[Colored object counts]
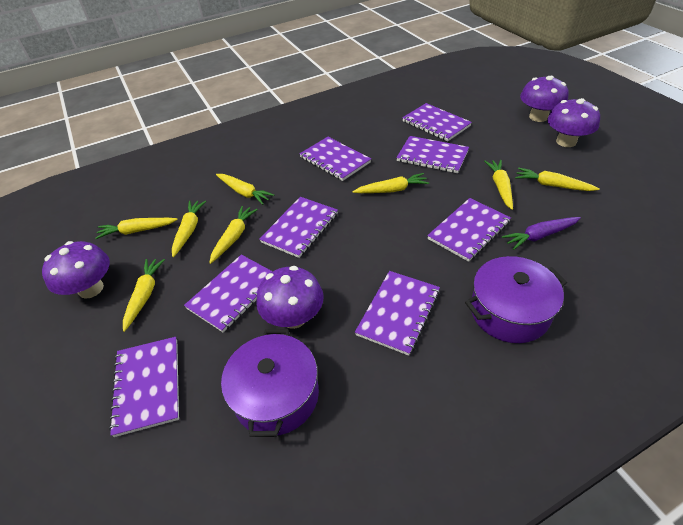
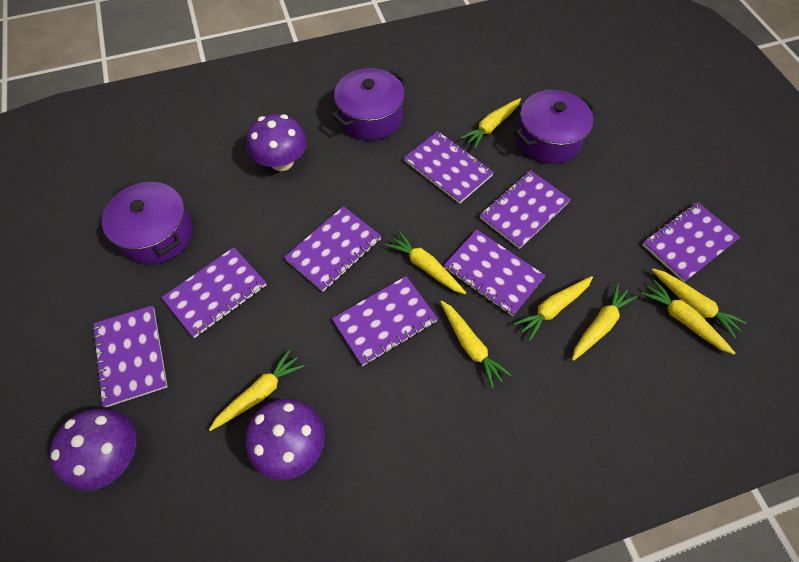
purple carrot: 1 -> 0
purple mushroom: 4 -> 3
purple pot: 2 -> 3

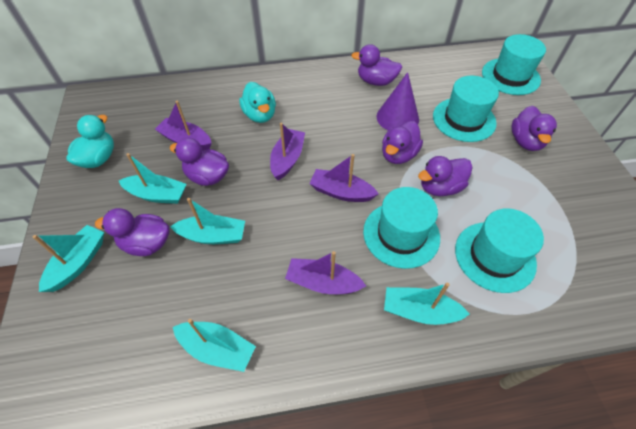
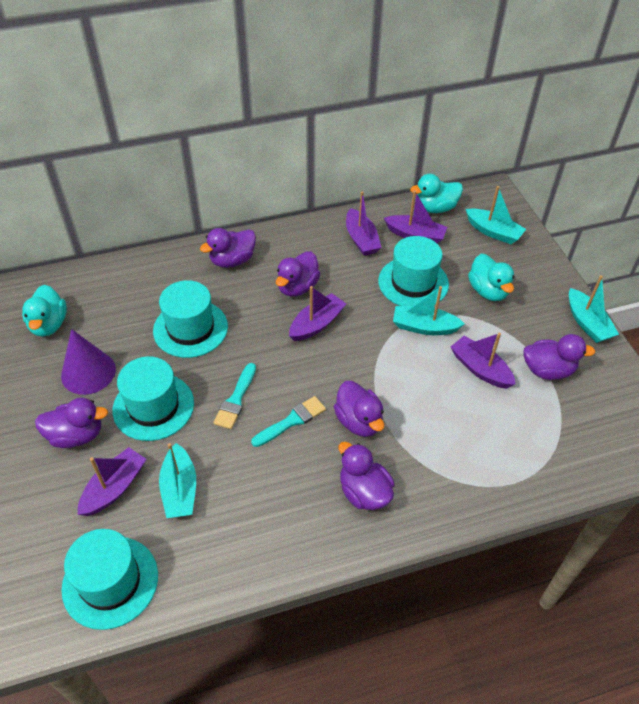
purple boat: 4 -> 5
turquoise boat: 5 -> 4
turquoise brush: 0 -> 2
turquoise duck: 2 -> 3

PROBLEM DETAILS
Without the pictures, reproduce every record exactly as it appears above.

OUTPUT FOR THIS EXERCISE
purple carrot: 1 -> 0
purple mushroom: 4 -> 3
purple pot: 2 -> 3

purple boat: 4 -> 5
turquoise boat: 5 -> 4
turquoise brush: 0 -> 2
turquoise duck: 2 -> 3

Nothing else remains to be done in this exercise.